* AIM OF THE EXERCISE *
The answer must be the full listing, repeated word for word.

* DATA RECORDS *
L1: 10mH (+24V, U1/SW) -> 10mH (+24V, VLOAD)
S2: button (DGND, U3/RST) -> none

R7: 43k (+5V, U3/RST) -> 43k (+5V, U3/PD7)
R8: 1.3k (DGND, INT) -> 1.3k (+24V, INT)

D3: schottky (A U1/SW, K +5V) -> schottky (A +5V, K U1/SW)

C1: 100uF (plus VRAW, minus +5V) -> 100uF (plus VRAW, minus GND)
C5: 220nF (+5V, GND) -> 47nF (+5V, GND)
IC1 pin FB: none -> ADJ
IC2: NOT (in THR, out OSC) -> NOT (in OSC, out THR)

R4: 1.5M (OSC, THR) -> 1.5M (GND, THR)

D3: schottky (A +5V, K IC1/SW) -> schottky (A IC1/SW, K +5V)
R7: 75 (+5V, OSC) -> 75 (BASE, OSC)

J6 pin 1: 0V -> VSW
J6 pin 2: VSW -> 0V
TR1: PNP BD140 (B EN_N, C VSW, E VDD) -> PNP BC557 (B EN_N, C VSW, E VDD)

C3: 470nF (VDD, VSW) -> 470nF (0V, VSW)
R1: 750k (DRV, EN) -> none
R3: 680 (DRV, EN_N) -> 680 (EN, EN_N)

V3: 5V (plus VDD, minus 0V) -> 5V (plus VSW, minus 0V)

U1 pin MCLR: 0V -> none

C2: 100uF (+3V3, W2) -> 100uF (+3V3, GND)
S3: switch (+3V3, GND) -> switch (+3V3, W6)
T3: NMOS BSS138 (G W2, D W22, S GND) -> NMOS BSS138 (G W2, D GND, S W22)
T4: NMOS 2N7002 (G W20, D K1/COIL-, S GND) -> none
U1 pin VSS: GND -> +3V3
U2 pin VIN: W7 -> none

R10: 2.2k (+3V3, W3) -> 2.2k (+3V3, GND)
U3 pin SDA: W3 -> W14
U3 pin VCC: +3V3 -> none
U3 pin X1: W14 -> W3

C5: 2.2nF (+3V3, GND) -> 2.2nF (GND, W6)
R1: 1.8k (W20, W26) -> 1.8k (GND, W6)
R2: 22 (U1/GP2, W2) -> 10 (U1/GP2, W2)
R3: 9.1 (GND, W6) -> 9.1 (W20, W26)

* RESULT OF THIS EXERCISE *
L1: 10mH (+24V, U1/SW) -> 10mH (+24V, VLOAD)
S2: button (DGND, U3/RST) -> none

R7: 43k (+5V, U3/RST) -> 43k (+5V, U3/PD7)
R8: 1.3k (DGND, INT) -> 1.3k (+24V, INT)

D3: schottky (A U1/SW, K +5V) -> schottky (A +5V, K U1/SW)

C1: 100uF (plus VRAW, minus +5V) -> 100uF (plus VRAW, minus GND)
C5: 220nF (+5V, GND) -> 47nF (+5V, GND)
IC1 pin FB: none -> ADJ
IC2: NOT (in THR, out OSC) -> NOT (in OSC, out THR)

R4: 1.5M (OSC, THR) -> 1.5M (GND, THR)

D3: schottky (A +5V, K IC1/SW) -> schottky (A IC1/SW, K +5V)
R7: 75 (+5V, OSC) -> 75 (BASE, OSC)

J6 pin 1: 0V -> VSW
J6 pin 2: VSW -> 0V
TR1: PNP BD140 (B EN_N, C VSW, E VDD) -> PNP BC557 (B EN_N, C VSW, E VDD)

C3: 470nF (VDD, VSW) -> 470nF (0V, VSW)
R1: 750k (DRV, EN) -> none
R3: 680 (DRV, EN_N) -> 680 (EN, EN_N)

V3: 5V (plus VDD, minus 0V) -> 5V (plus VSW, minus 0V)

U1 pin MCLR: 0V -> none

C2: 100uF (+3V3, W2) -> 100uF (+3V3, GND)
S3: switch (+3V3, GND) -> switch (+3V3, W6)
T3: NMOS BSS138 (G W2, D W22, S GND) -> NMOS BSS138 (G W2, D GND, S W22)
T4: NMOS 2N7002 (G W20, D K1/COIL-, S GND) -> none
U1 pin VSS: GND -> +3V3
U2 pin VIN: W7 -> none

R10: 2.2k (+3V3, W3) -> 2.2k (+3V3, GND)
U3 pin SDA: W3 -> W14
U3 pin VCC: +3V3 -> none
U3 pin X1: W14 -> W3

C5: 2.2nF (+3V3, GND) -> 2.2nF (GND, W6)
R1: 1.8k (W20, W26) -> 1.8k (GND, W6)
R2: 22 (U1/GP2, W2) -> 10 (U1/GP2, W2)
R3: 9.1 (GND, W6) -> 9.1 (W20, W26)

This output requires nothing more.